◆ Task requirements:
Leave out the pictures and retype, exactly, the lines below from the line with "none -> orange brick D9 level 1" up to and including the line with "none -> green brick I2 level 1", nothing more.
= Beginning of Section =
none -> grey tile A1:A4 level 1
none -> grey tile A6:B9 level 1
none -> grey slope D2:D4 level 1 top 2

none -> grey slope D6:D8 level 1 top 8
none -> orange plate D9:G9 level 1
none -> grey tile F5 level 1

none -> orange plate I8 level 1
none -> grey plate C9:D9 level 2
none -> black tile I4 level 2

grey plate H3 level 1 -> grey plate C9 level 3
= End of Section =
= Beginning of Section =
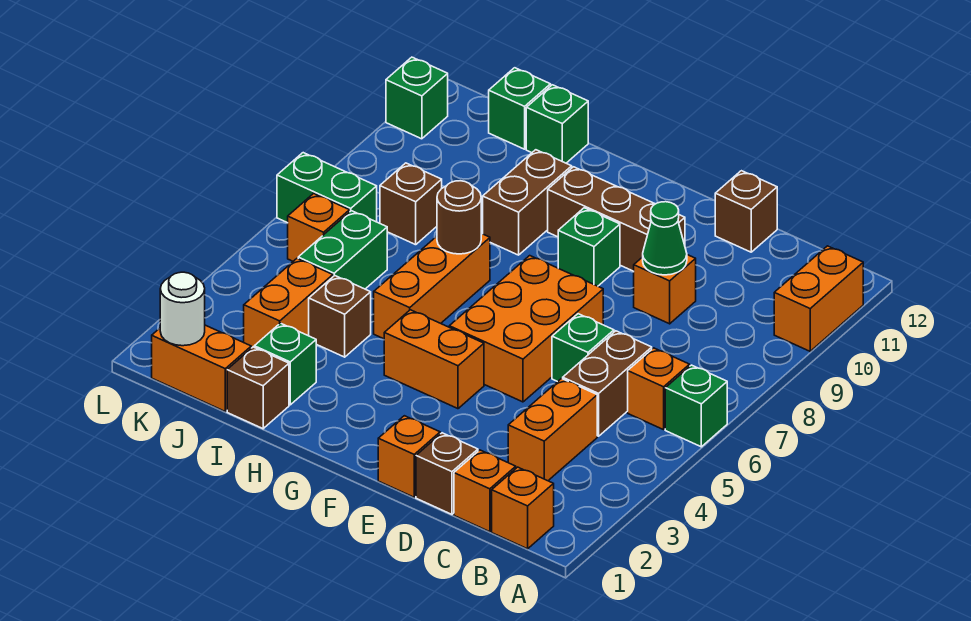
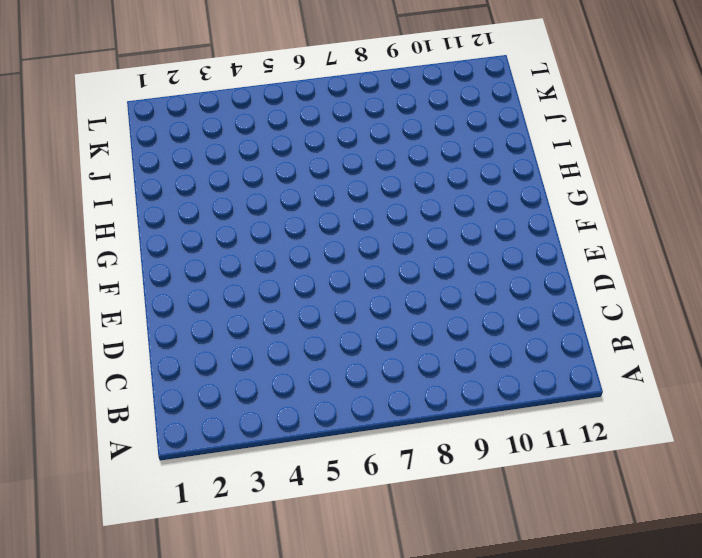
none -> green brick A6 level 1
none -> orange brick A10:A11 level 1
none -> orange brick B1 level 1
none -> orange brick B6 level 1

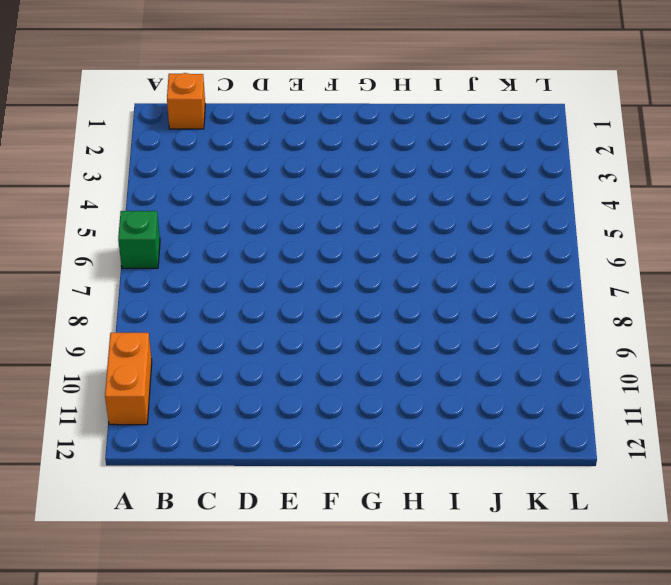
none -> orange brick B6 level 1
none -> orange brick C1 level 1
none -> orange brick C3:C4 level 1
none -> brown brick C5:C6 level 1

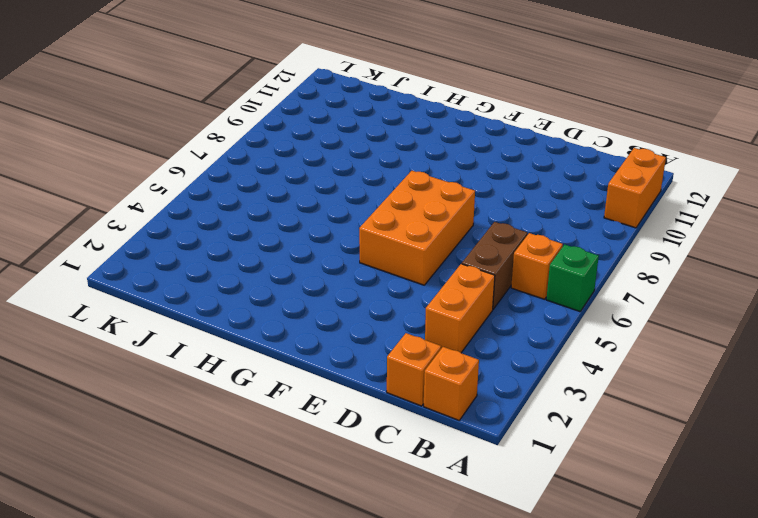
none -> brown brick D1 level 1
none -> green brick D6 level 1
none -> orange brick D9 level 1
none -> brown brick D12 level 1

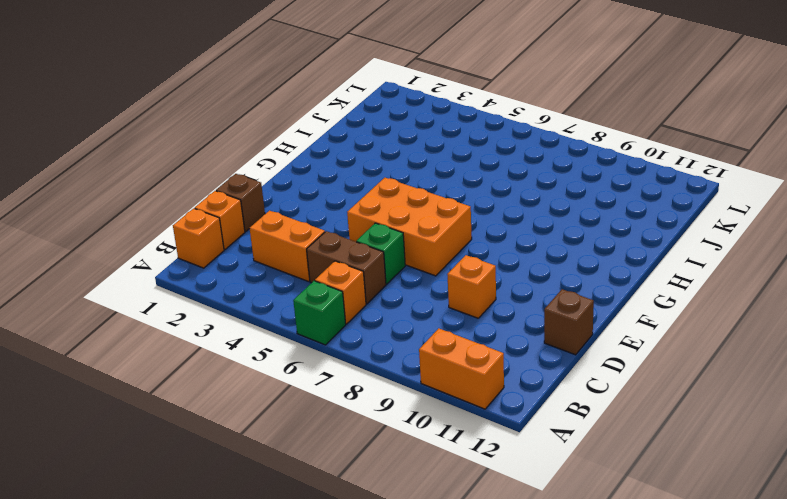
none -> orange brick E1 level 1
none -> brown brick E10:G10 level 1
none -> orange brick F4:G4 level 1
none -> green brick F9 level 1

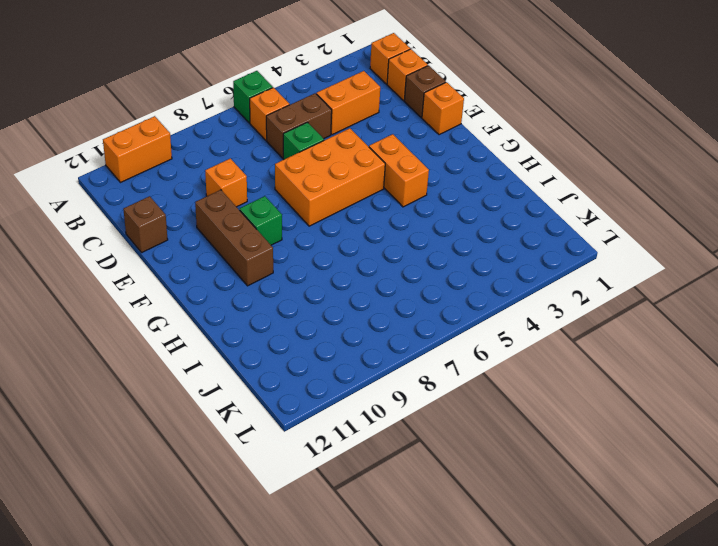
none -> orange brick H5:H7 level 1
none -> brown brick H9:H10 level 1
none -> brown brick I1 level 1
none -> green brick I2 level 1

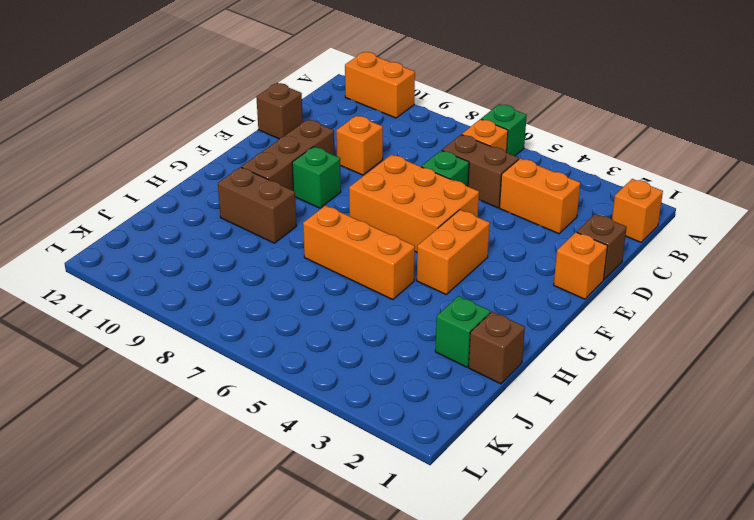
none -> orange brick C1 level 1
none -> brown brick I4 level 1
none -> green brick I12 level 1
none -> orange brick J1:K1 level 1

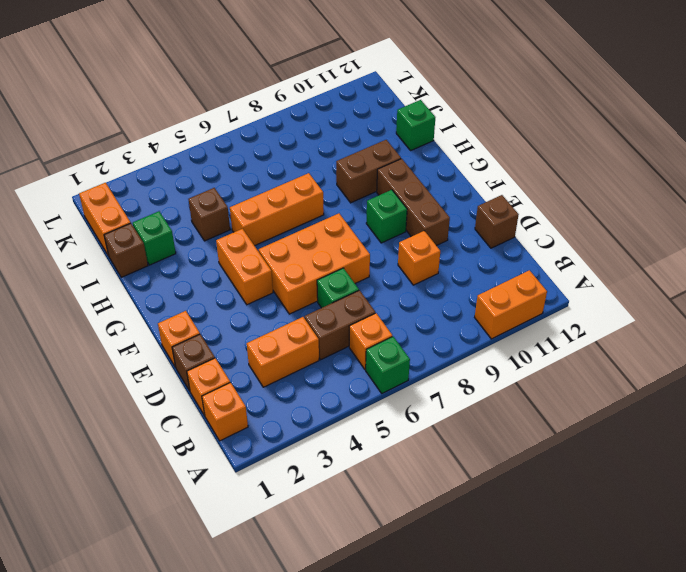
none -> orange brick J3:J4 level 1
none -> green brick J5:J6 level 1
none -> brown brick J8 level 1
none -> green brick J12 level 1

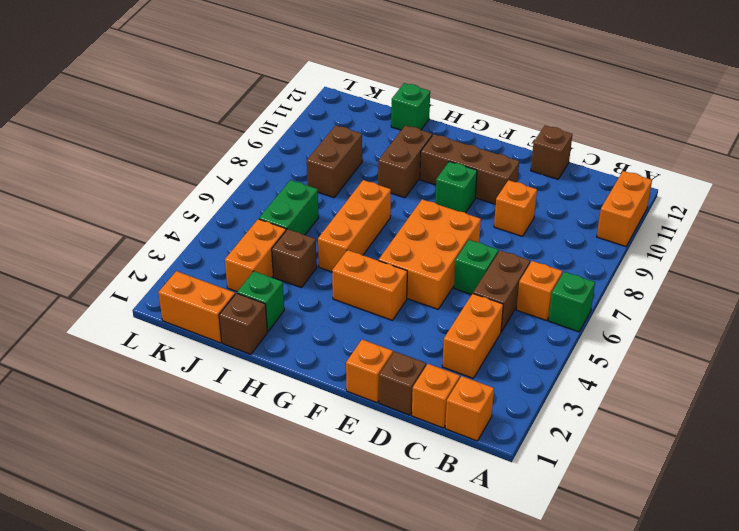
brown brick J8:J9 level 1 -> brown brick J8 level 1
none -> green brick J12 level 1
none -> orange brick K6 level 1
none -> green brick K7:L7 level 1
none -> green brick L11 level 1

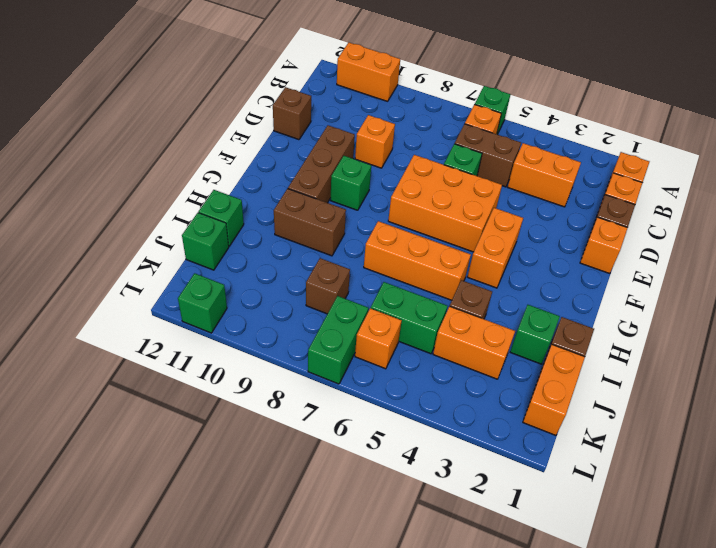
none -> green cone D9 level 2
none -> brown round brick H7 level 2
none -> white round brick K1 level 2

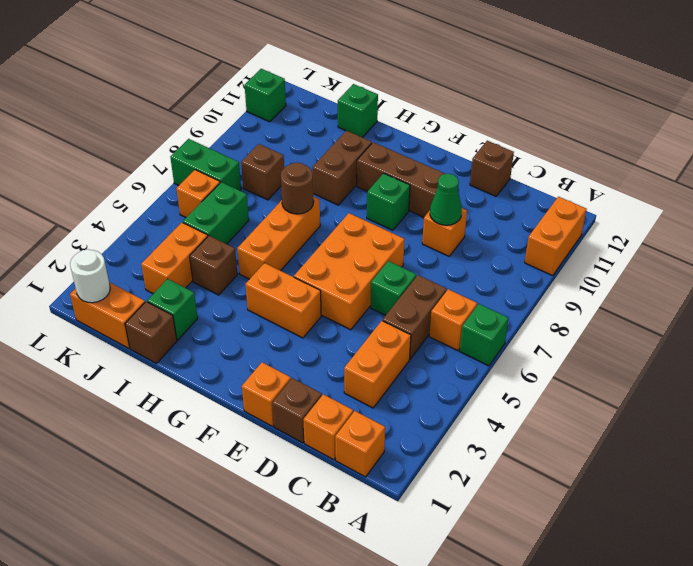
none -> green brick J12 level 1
= End of Section =
◆ Written response:
none -> orange brick D9 level 1
none -> brown brick D12 level 1

none -> orange brick E1 level 1
none -> brown brick E10:G10 level 1
none -> orange brick F4:G4 level 1
none -> green brick F9 level 1

none -> orange brick H5:H7 level 1
none -> brown brick H9:H10 level 1
none -> brown brick I1 level 1
none -> green brick I2 level 1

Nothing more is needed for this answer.